• [Task brief]: Write out the lines of the records from the one containing "(361, 361) = (365, 216): green teapot -> none" to the very last, keeping each exactly as it is.

(Object correspondence data)

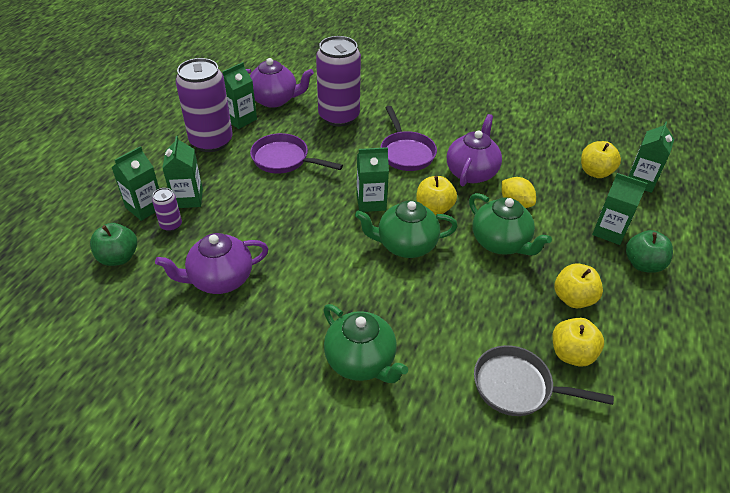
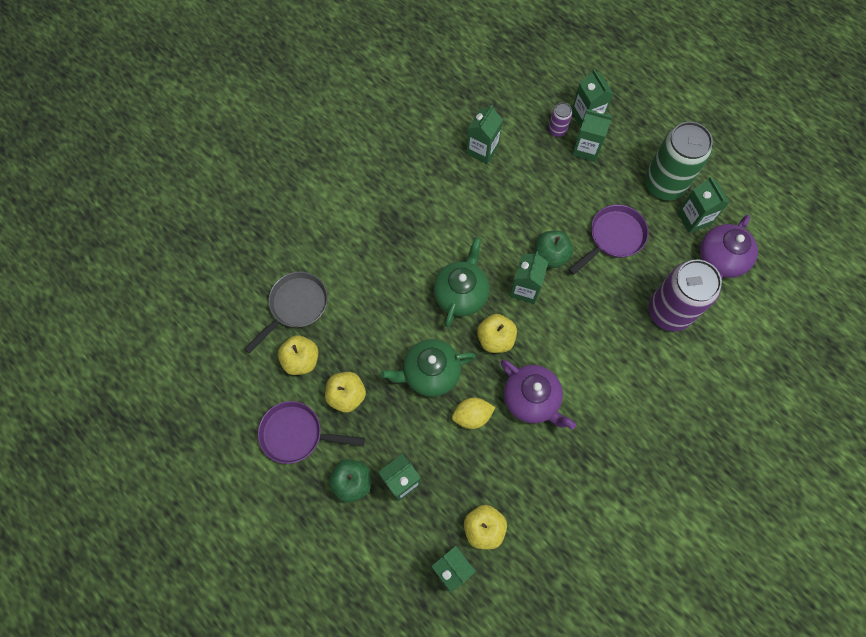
camera: 115 degrees right, 25 degrees up
(118, 257) = (534, 90): green apple -> green apple (551, 255)
(211, 141) = (664, 184): purple can -> green can
(220, 279) = (482, 150): purple teapot -> green carton
(361, 361) = (365, 216): green teapot -> none
(406, 152) = (585, 351): purple pan -> purple pan (297, 434)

• [Answer box]:
(361, 361) = (365, 216): green teapot -> none
(406, 152) = (585, 351): purple pan -> purple pan (297, 434)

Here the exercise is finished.